WORK INSTRUCTION => Return every entry below without altering a word.

(THE RECORDS)

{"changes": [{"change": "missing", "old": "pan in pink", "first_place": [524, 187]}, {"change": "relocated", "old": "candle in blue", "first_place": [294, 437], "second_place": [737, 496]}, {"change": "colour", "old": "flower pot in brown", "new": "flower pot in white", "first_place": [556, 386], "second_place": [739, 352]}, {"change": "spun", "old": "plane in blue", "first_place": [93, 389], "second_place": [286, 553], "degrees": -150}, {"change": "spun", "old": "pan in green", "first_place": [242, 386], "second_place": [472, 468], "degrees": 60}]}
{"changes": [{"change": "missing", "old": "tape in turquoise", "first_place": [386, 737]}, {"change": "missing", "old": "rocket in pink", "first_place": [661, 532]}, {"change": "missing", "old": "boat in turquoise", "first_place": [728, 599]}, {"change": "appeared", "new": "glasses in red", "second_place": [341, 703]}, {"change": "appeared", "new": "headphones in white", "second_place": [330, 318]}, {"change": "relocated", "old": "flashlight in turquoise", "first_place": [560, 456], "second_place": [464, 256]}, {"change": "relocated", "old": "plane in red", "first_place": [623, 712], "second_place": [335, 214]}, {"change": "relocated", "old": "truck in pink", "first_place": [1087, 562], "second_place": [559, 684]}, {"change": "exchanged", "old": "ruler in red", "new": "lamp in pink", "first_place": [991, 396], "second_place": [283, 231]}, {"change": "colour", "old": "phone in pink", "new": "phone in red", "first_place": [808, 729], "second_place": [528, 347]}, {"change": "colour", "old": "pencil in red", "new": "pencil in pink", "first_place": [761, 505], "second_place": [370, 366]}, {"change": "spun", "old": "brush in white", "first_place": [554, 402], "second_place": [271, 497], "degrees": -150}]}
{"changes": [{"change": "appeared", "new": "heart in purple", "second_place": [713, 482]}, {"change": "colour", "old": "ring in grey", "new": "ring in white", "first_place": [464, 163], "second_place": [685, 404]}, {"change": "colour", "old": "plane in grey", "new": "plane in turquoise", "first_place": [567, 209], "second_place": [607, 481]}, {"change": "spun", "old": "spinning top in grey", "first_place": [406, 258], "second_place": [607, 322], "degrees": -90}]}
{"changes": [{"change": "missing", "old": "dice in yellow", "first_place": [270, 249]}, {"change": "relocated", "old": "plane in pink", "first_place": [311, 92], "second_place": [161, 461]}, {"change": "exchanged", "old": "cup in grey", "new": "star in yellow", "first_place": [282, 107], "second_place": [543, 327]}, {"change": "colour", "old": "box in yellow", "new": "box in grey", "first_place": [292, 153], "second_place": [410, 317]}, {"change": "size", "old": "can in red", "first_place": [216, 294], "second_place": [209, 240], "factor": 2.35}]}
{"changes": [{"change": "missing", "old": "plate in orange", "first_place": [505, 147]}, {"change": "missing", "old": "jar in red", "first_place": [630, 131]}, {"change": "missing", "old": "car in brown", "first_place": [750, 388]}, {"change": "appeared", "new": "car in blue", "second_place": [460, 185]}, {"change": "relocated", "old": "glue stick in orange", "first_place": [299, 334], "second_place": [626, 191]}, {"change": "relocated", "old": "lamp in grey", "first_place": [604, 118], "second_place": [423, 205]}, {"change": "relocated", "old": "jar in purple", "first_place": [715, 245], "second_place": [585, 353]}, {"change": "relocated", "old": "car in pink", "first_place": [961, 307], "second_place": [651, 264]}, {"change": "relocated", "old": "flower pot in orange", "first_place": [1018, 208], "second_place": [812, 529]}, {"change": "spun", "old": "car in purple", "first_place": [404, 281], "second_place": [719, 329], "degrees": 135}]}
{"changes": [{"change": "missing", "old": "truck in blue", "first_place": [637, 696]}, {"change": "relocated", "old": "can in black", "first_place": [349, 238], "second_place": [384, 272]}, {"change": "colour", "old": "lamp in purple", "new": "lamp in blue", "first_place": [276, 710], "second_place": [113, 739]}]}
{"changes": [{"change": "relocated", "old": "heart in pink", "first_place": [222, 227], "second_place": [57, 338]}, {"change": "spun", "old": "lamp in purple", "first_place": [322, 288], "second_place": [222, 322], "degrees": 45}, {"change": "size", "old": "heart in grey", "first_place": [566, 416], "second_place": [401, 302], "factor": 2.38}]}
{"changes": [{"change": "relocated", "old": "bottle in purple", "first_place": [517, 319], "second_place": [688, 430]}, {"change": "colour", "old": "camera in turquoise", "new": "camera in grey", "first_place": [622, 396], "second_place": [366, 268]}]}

(End THE RECORDS)

TASK RESULT =>
{"changes": [{"change": "missing", "old": "pan in pink", "first_place": [524, 187]}, {"change": "relocated", "old": "candle in blue", "first_place": [294, 437], "second_place": [737, 496]}, {"change": "colour", "old": "flower pot in brown", "new": "flower pot in white", "first_place": [556, 386], "second_place": [739, 352]}, {"change": "spun", "old": "plane in blue", "first_place": [93, 389], "second_place": [286, 553], "degrees": -150}, {"change": "spun", "old": "pan in green", "first_place": [242, 386], "second_place": [472, 468], "degrees": 60}]}
{"changes": [{"change": "missing", "old": "tape in turquoise", "first_place": [386, 737]}, {"change": "missing", "old": "rocket in pink", "first_place": [661, 532]}, {"change": "missing", "old": "boat in turquoise", "first_place": [728, 599]}, {"change": "appeared", "new": "glasses in red", "second_place": [341, 703]}, {"change": "appeared", "new": "headphones in white", "second_place": [330, 318]}, {"change": "relocated", "old": "flashlight in turquoise", "first_place": [560, 456], "second_place": [464, 256]}, {"change": "relocated", "old": "plane in red", "first_place": [623, 712], "second_place": [335, 214]}, {"change": "relocated", "old": "truck in pink", "first_place": [1087, 562], "second_place": [559, 684]}, {"change": "exchanged", "old": "ruler in red", "new": "lamp in pink", "first_place": [991, 396], "second_place": [283, 231]}, {"change": "colour", "old": "phone in pink", "new": "phone in red", "first_place": [808, 729], "second_place": [528, 347]}, {"change": "colour", "old": "pencil in red", "new": "pencil in pink", "first_place": [761, 505], "second_place": [370, 366]}, {"change": "spun", "old": "brush in white", "first_place": [554, 402], "second_place": [271, 497], "degrees": -150}]}
{"changes": [{"change": "appeared", "new": "heart in purple", "second_place": [713, 482]}, {"change": "colour", "old": "ring in grey", "new": "ring in white", "first_place": [464, 163], "second_place": [685, 404]}, {"change": "colour", "old": "plane in grey", "new": "plane in turquoise", "first_place": [567, 209], "second_place": [607, 481]}, {"change": "spun", "old": "spinning top in grey", "first_place": [406, 258], "second_place": [607, 322], "degrees": -90}]}
{"changes": [{"change": "missing", "old": "dice in yellow", "first_place": [270, 249]}, {"change": "relocated", "old": "plane in pink", "first_place": [311, 92], "second_place": [161, 461]}, {"change": "exchanged", "old": "cup in grey", "new": "star in yellow", "first_place": [282, 107], "second_place": [543, 327]}, {"change": "colour", "old": "box in yellow", "new": "box in grey", "first_place": [292, 153], "second_place": [410, 317]}, {"change": "size", "old": "can in red", "first_place": [216, 294], "second_place": [209, 240], "factor": 2.35}]}
{"changes": [{"change": "missing", "old": "plate in orange", "first_place": [505, 147]}, {"change": "missing", "old": "jar in red", "first_place": [630, 131]}, {"change": "missing", "old": "car in brown", "first_place": [750, 388]}, {"change": "appeared", "new": "car in blue", "second_place": [460, 185]}, {"change": "relocated", "old": "glue stick in orange", "first_place": [299, 334], "second_place": [626, 191]}, {"change": "relocated", "old": "lamp in grey", "first_place": [604, 118], "second_place": [423, 205]}, {"change": "relocated", "old": "jar in purple", "first_place": [715, 245], "second_place": [585, 353]}, {"change": "relocated", "old": "car in pink", "first_place": [961, 307], "second_place": [651, 264]}, {"change": "relocated", "old": "flower pot in orange", "first_place": [1018, 208], "second_place": [812, 529]}, {"change": "spun", "old": "car in purple", "first_place": [404, 281], "second_place": [719, 329], "degrees": 135}]}
{"changes": [{"change": "missing", "old": "truck in blue", "first_place": [637, 696]}, {"change": "relocated", "old": "can in black", "first_place": [349, 238], "second_place": [384, 272]}, {"change": "colour", "old": "lamp in purple", "new": "lamp in blue", "first_place": [276, 710], "second_place": [113, 739]}]}
{"changes": [{"change": "relocated", "old": "heart in pink", "first_place": [222, 227], "second_place": [57, 338]}, {"change": "spun", "old": "lamp in purple", "first_place": [322, 288], "second_place": [222, 322], "degrees": 45}, {"change": "size", "old": "heart in grey", "first_place": [566, 416], "second_place": [401, 302], "factor": 2.38}]}
{"changes": [{"change": "relocated", "old": "bottle in purple", "first_place": [517, 319], "second_place": [688, 430]}, {"change": "colour", "old": "camera in turquoise", "new": "camera in grey", "first_place": [622, 396], "second_place": [366, 268]}]}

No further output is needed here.